■ DATASET EXTRACT:
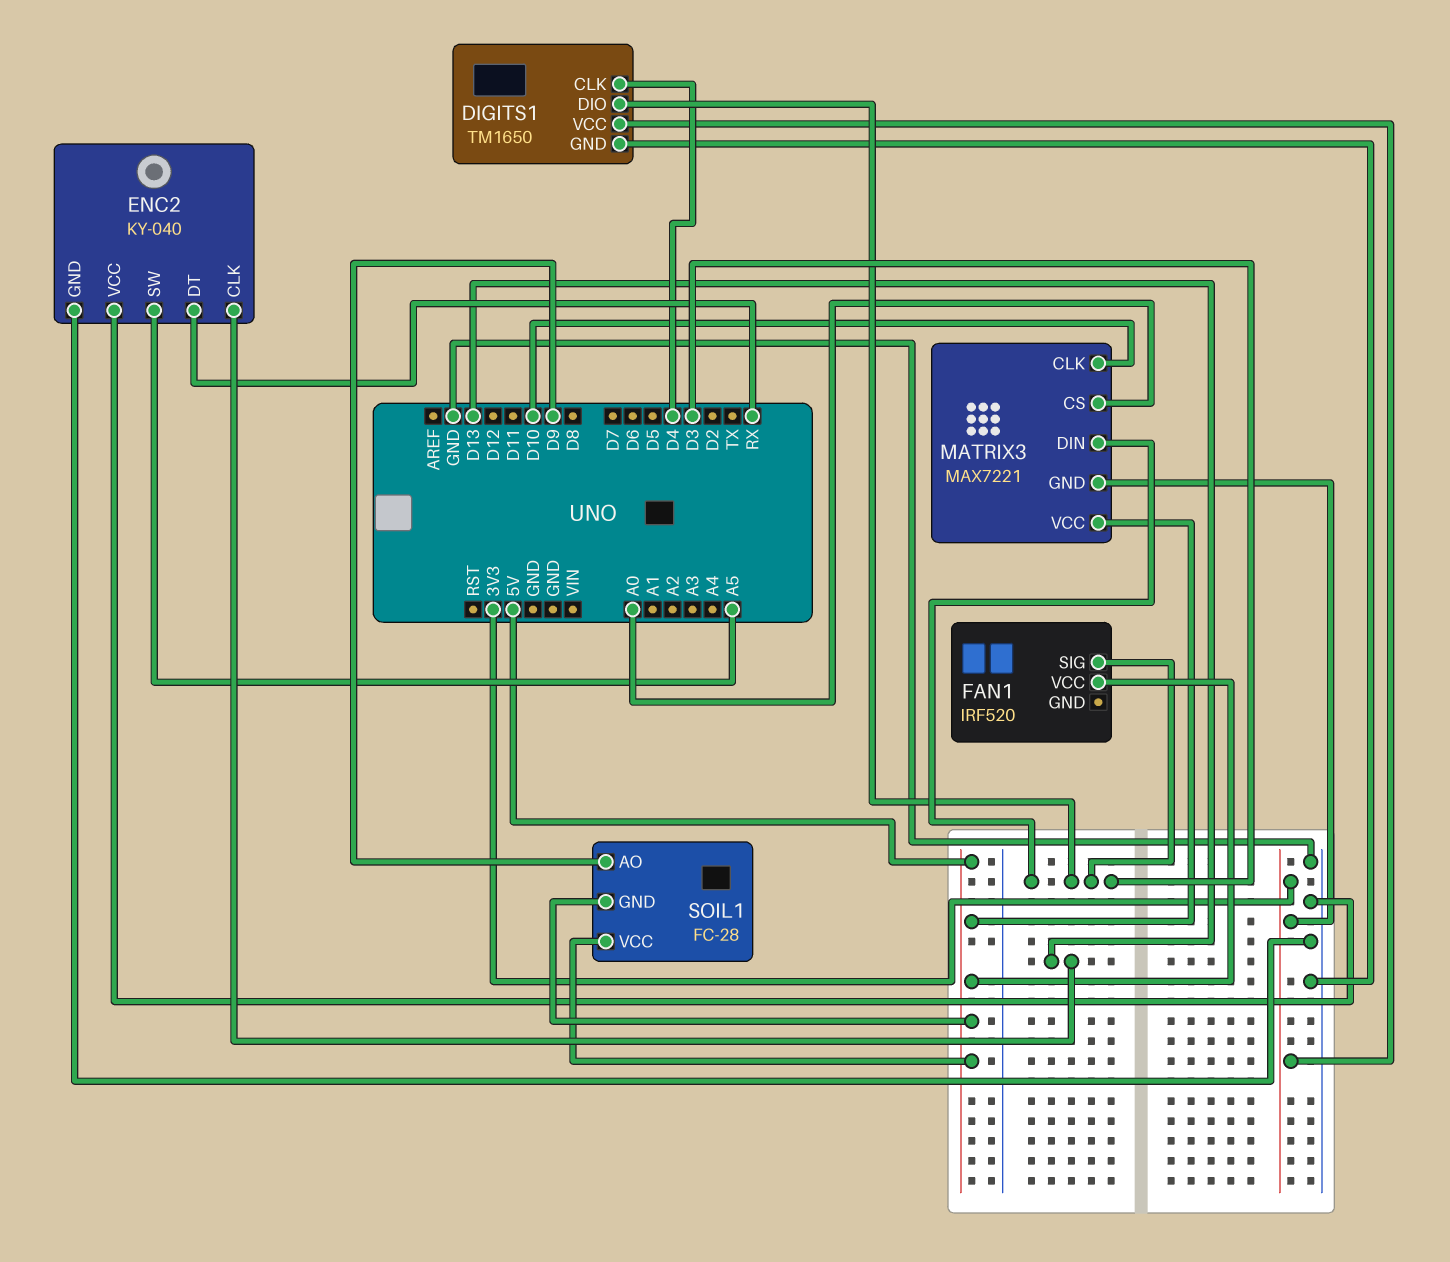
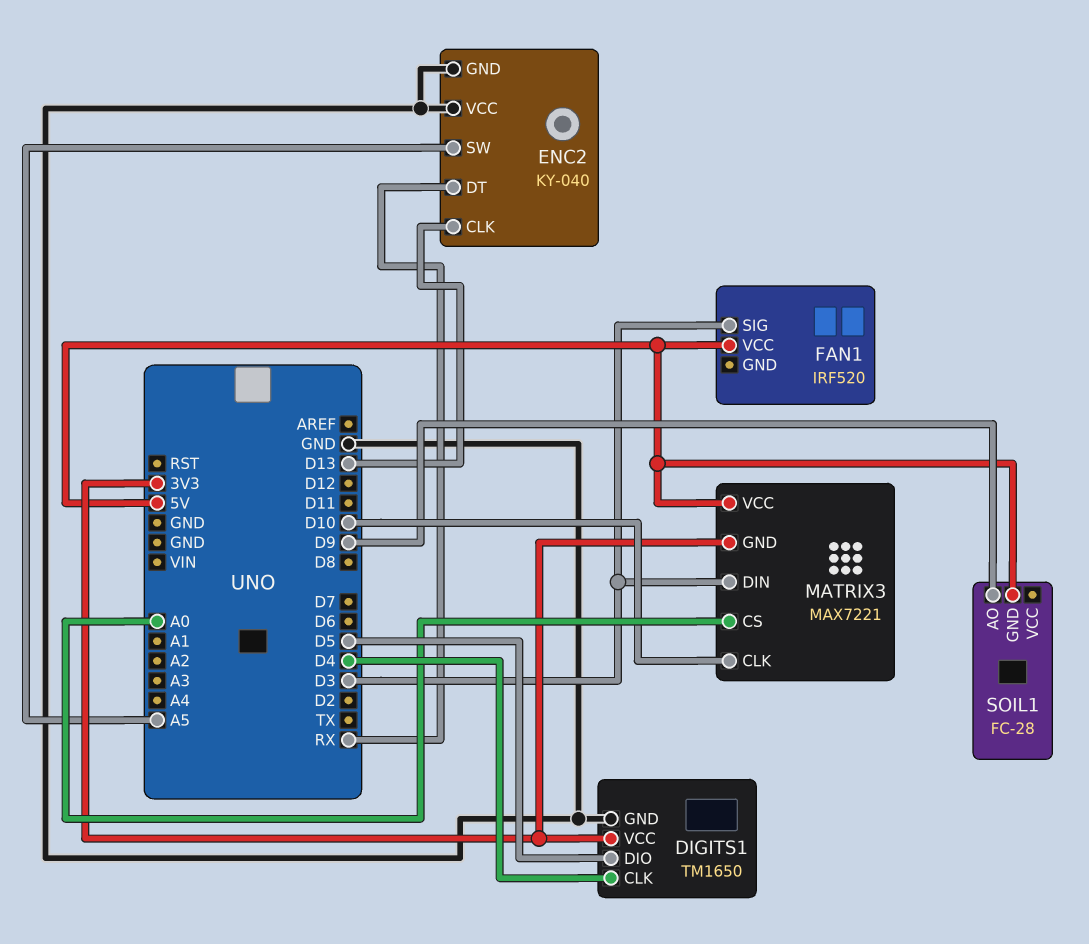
DIGITS1 pin DIO: D3 -> D5
SOIL1 pin VCC: 5V -> none

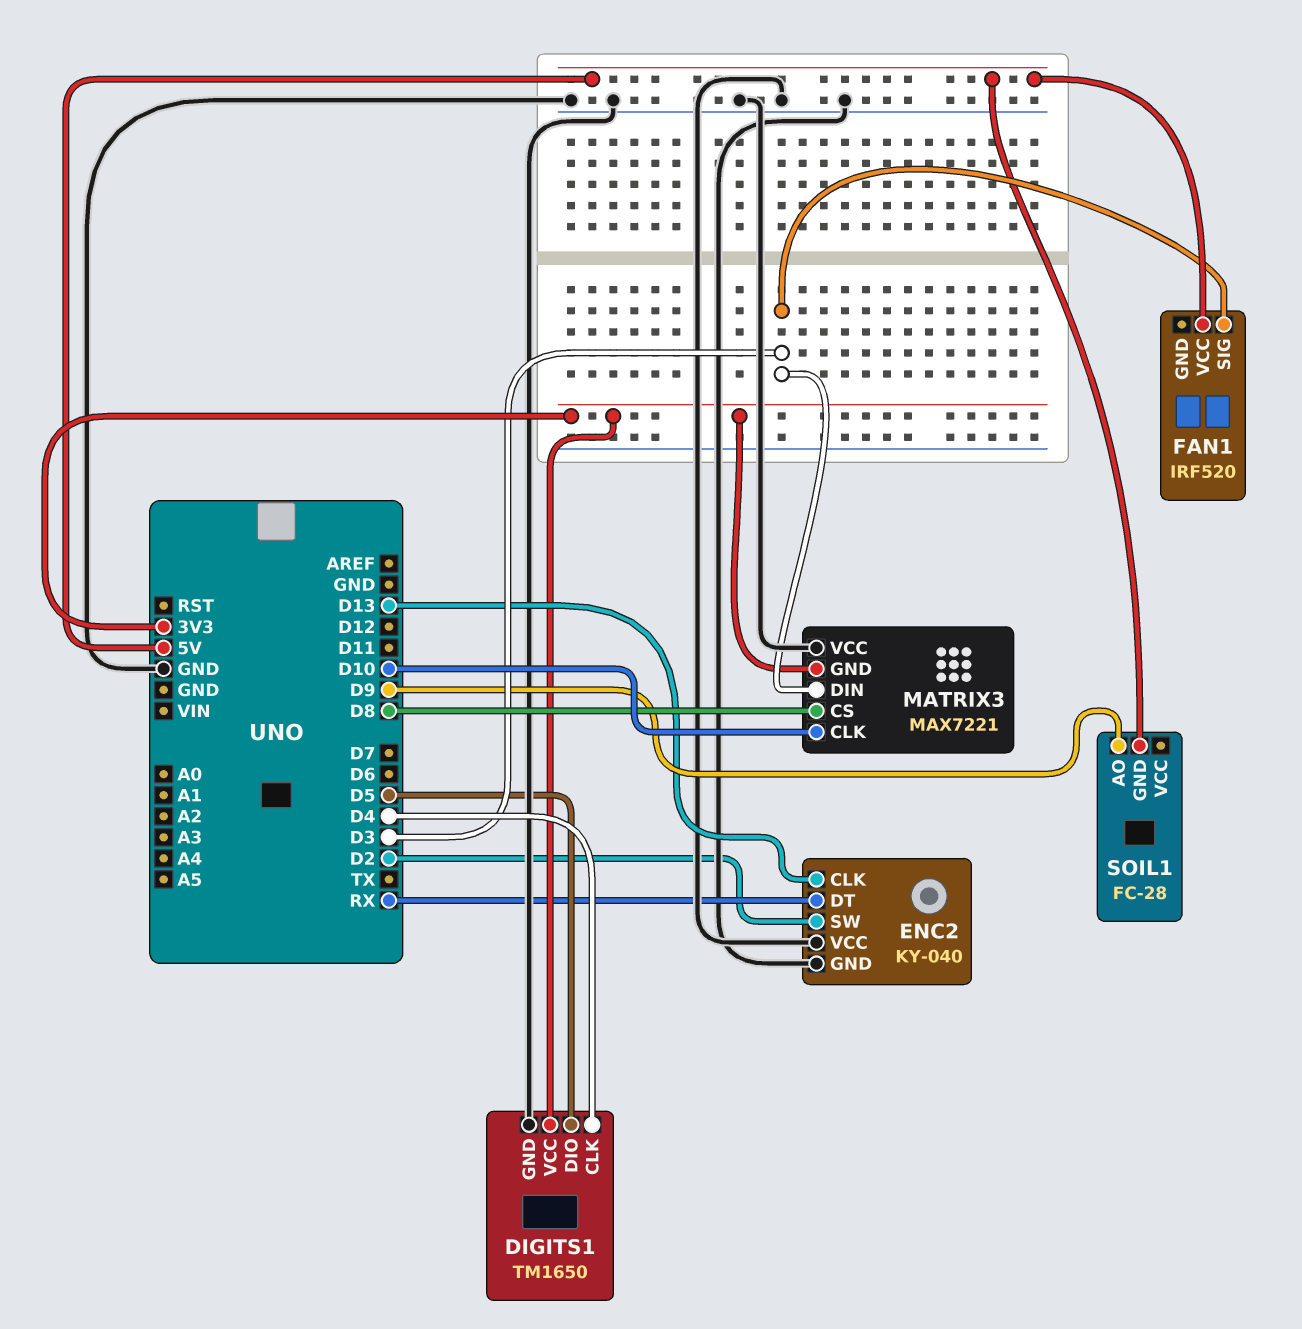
ENC2 pin SW: A5 -> D2
MATRIX3 pin CS: A0 -> D8
MATRIX3 pin VCC: 5V -> GND

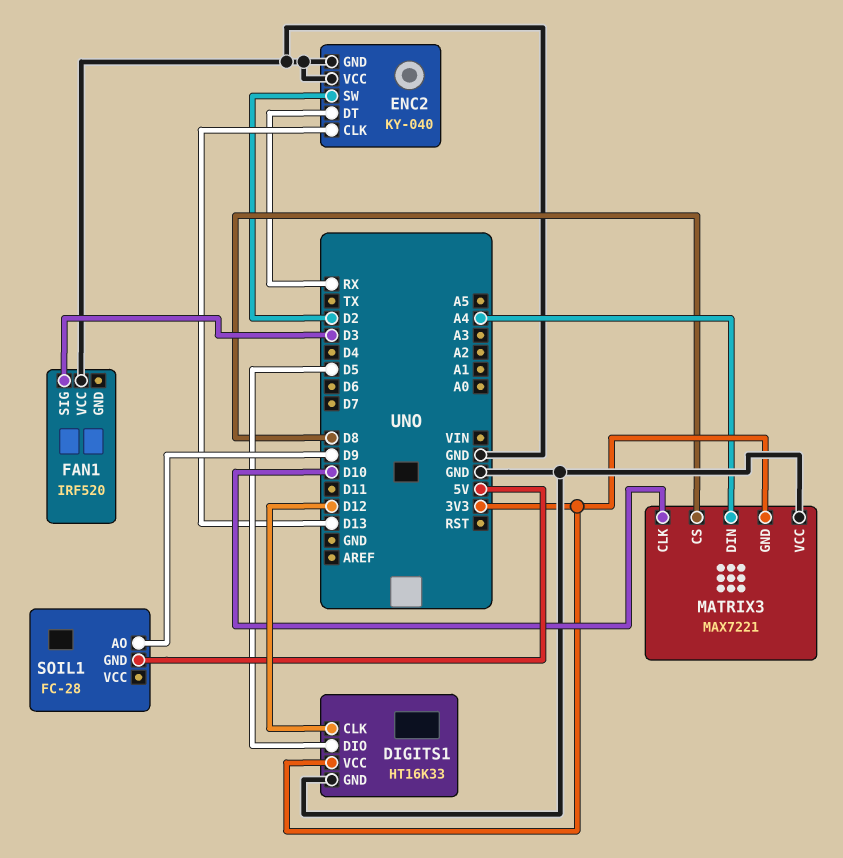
DIGITS1: TM1650 -> HT16K33
DIGITS1 pin CLK: D4 -> D12
FAN1 pin VCC: 5V -> GND
MATRIX3 pin DIN: D3 -> A4

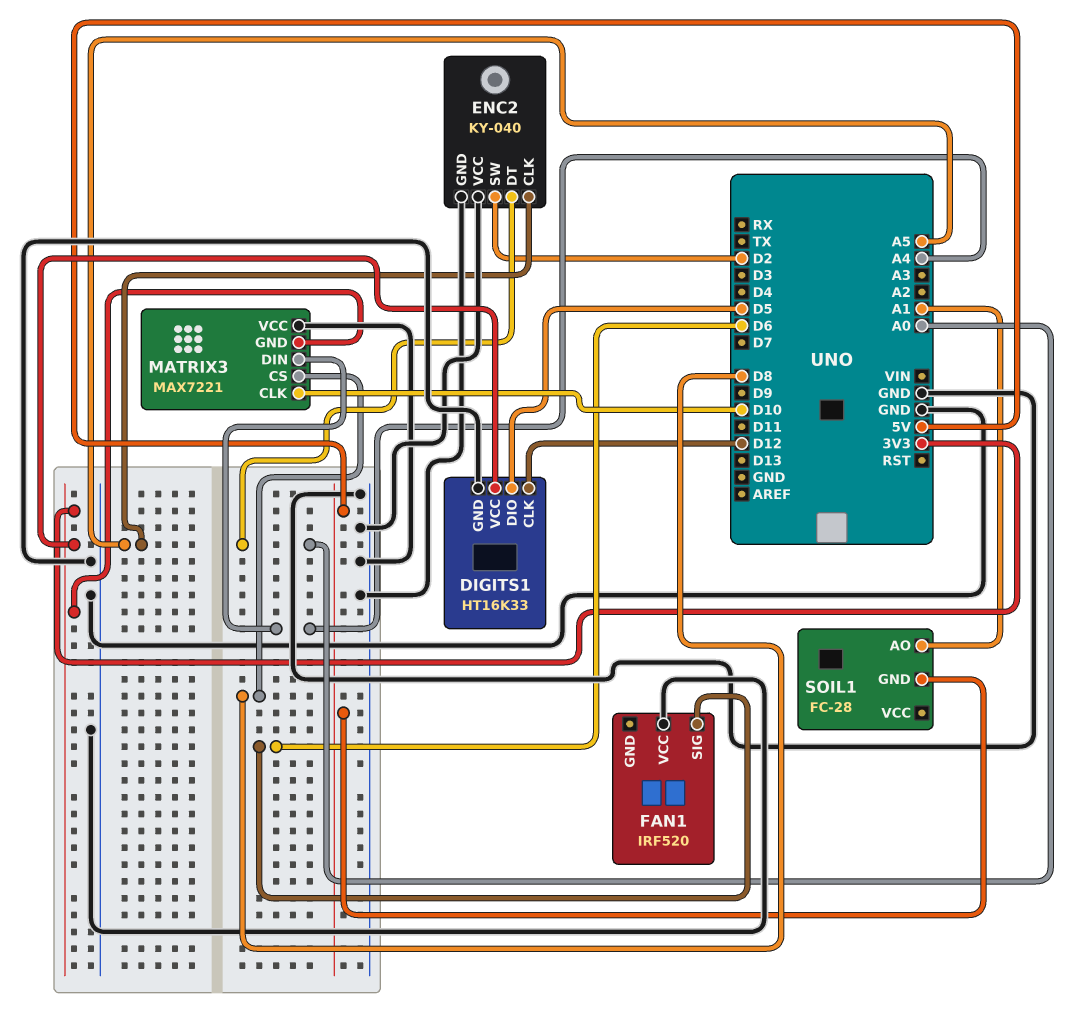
ENC2 pin CLK: D13 -> A5
ENC2 pin DT: RX -> A0
FAN1 pin SIG: D3 -> D6
SOIL1 pin AO: D9 -> A1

■ ASSIGNMENT: Please retype exactly, and only, the lines starting at the one that contains "ENC2 pin CLK: D13 -> A5" and ending with the last line of the material.

■ EXERCISE ANSWER:
ENC2 pin CLK: D13 -> A5
ENC2 pin DT: RX -> A0
FAN1 pin SIG: D3 -> D6
SOIL1 pin AO: D9 -> A1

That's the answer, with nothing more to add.